▶ _What the task asks_
Pictures aside, each entry has to be returned exactly as it stands.

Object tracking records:
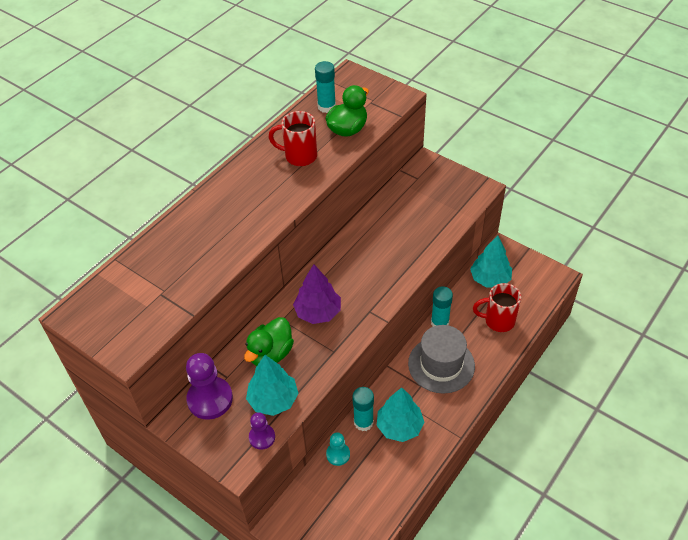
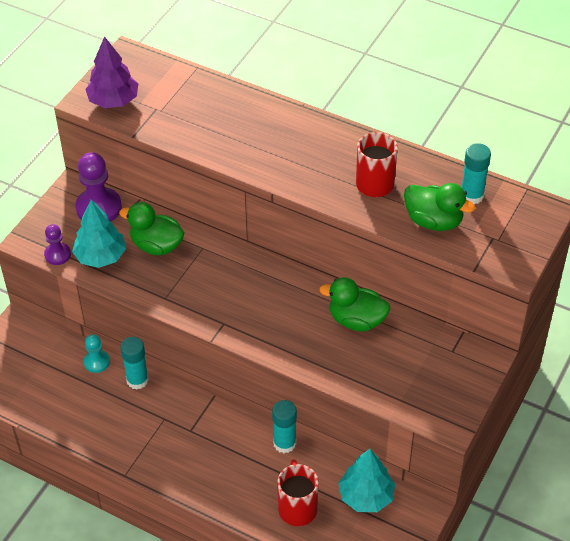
camera: 80 degrees right, 0 degrees up
(318, 312) = (216, 277): purple tree -> purple tree (113, 101)
(380, 227) = (356, 320): none -> green duck
(399, 426) = (134, 414): turquoise tree -> none
(441, 364) = (222, 449): grey hat -> none

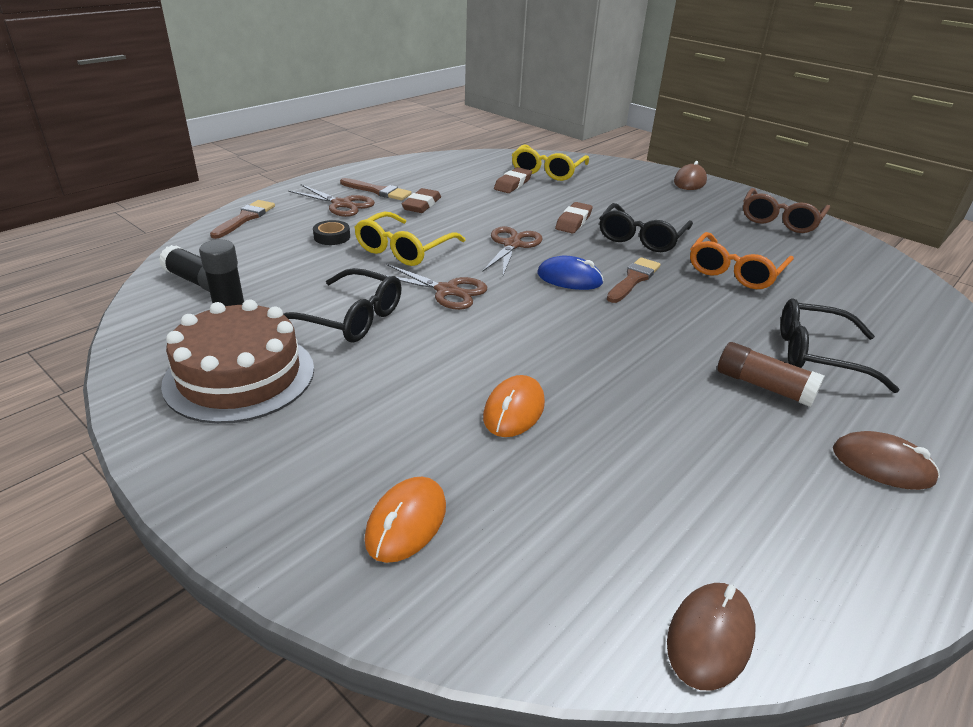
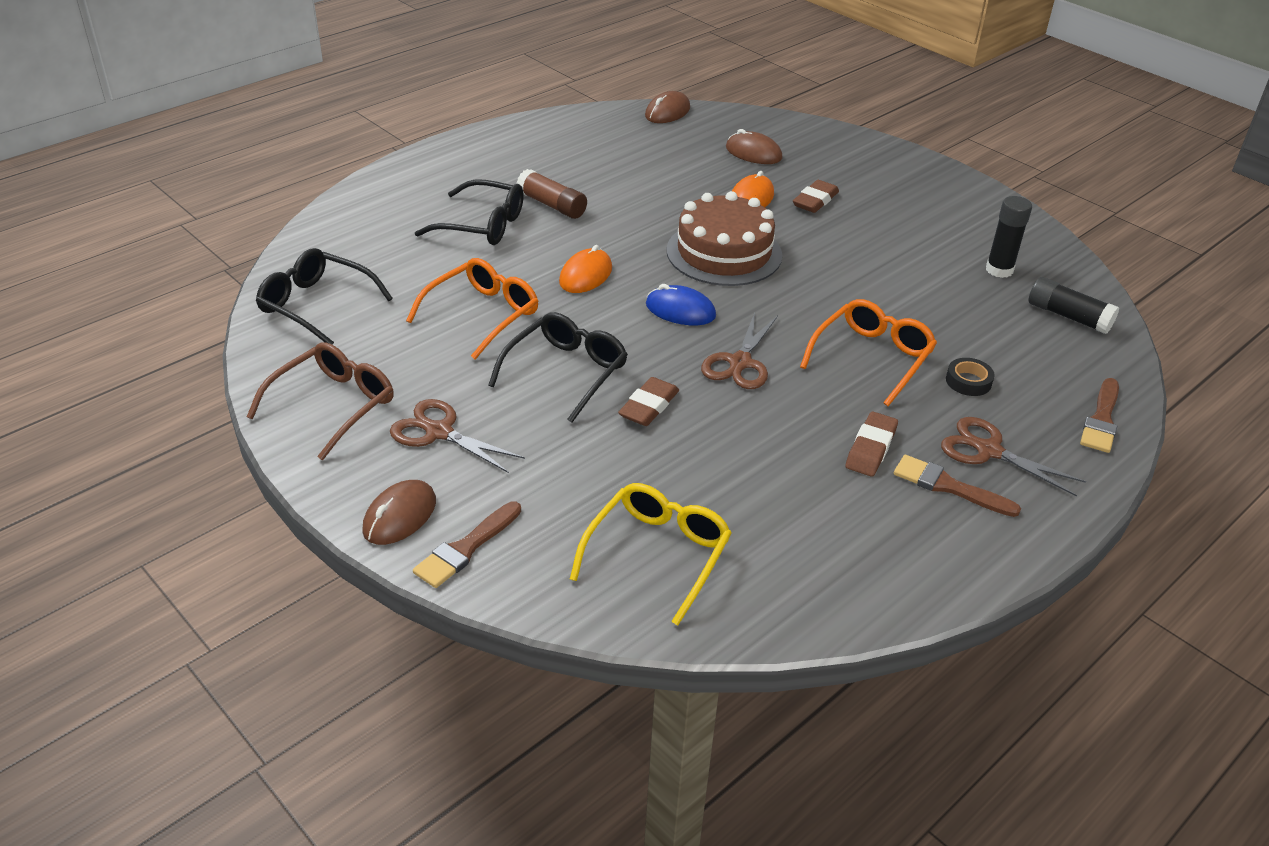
camera: 175 degrees left, 5 degrees up
(240, 376) = (961, 228): brown cake -> brown cake (724, 253)
(349, 318) = (899, 272): black glasses -> black glasses (317, 305)
(404, 249) = (871, 358): yellow glasses -> orange glasses
(406, 522) = (815, 152): orange mouse -> orange mouse (586, 275)
(447, 291) = (812, 298): brown scissors -> brown scissors (439, 432)
(512, 184) = (728, 508): brown eraser -> brown eraser (815, 201)
(633, 279) = (608, 307): brown brush -> brown brush (466, 548)
(882, 465) = (512, 160): brown mouse -> brown mouse (753, 153)

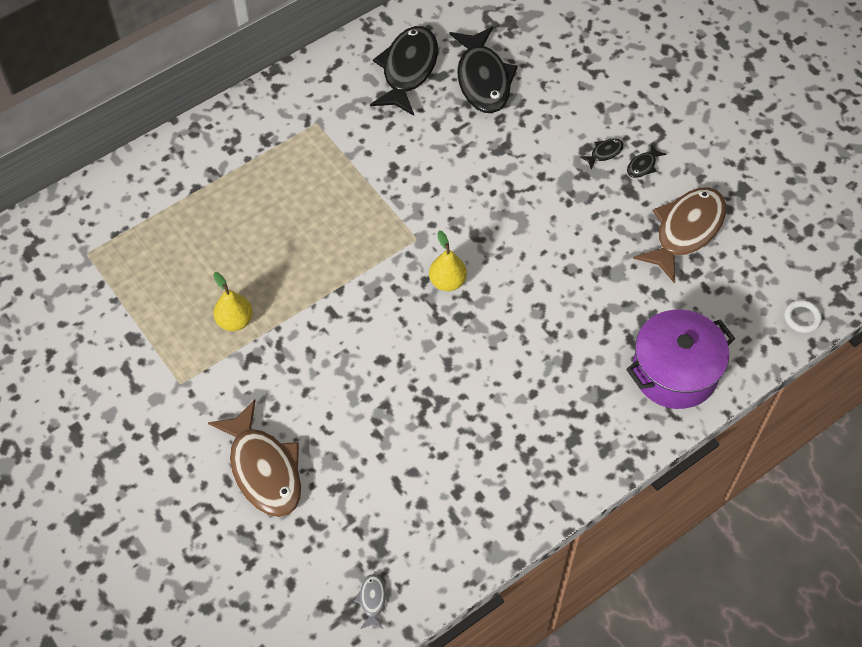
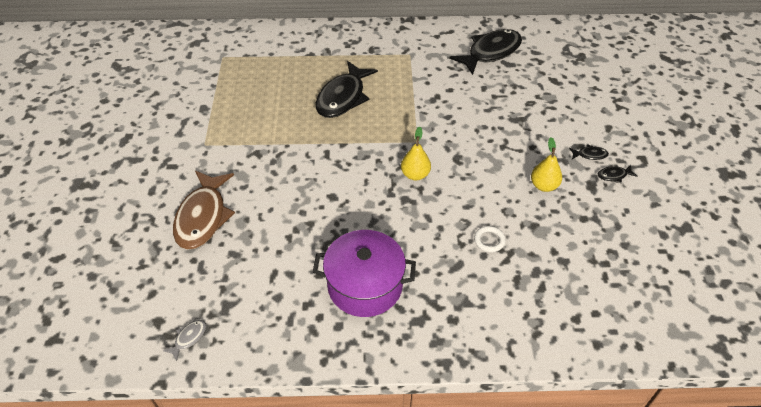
camera: 35 degrees right, 10 degrees down
(235, 321) = (266, 129): yellow pear -> yellow pear (544, 185)
(483, 79) = (536, 77): black fish -> black fish (343, 97)
(674, 372) = (535, 320): purple pot -> purple pot (365, 285)
(685, 231) = (616, 231): brown fish -> none
(802, 318) = (674, 342): white ring -> white ring (489, 240)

▶ _Exercise output_
camera: 80 degrees right, 0 degrees up
(318, 312) = (216, 277): purple tree -> purple tree (113, 101)
(380, 227) = (356, 320): none -> green duck
(399, 426) = (134, 414): turquoise tree -> none
(441, 364) = (222, 449): grey hat -> none

camera: 175 degrees left, 5 degrees up
(240, 376) = (961, 228): brown cake -> brown cake (724, 253)
(349, 318) = (899, 272): black glasses -> black glasses (317, 305)
(404, 249) = (871, 358): yellow glasses -> orange glasses
(406, 522) = (815, 152): orange mouse -> orange mouse (586, 275)
(447, 291) = (812, 298): brown scissors -> brown scissors (439, 432)
(512, 184) = (728, 508): brown eraser -> brown eraser (815, 201)
(633, 279) = (608, 307): brown brush -> brown brush (466, 548)
(882, 465) = (512, 160): brown mouse -> brown mouse (753, 153)

camera: 35 degrees right, 10 degrees down
(235, 321) = (266, 129): yellow pear -> yellow pear (544, 185)
(483, 79) = (536, 77): black fish -> black fish (343, 97)
(674, 372) = (535, 320): purple pot -> purple pot (365, 285)
(685, 231) = (616, 231): brown fish -> none
(802, 318) = (674, 342): white ring -> white ring (489, 240)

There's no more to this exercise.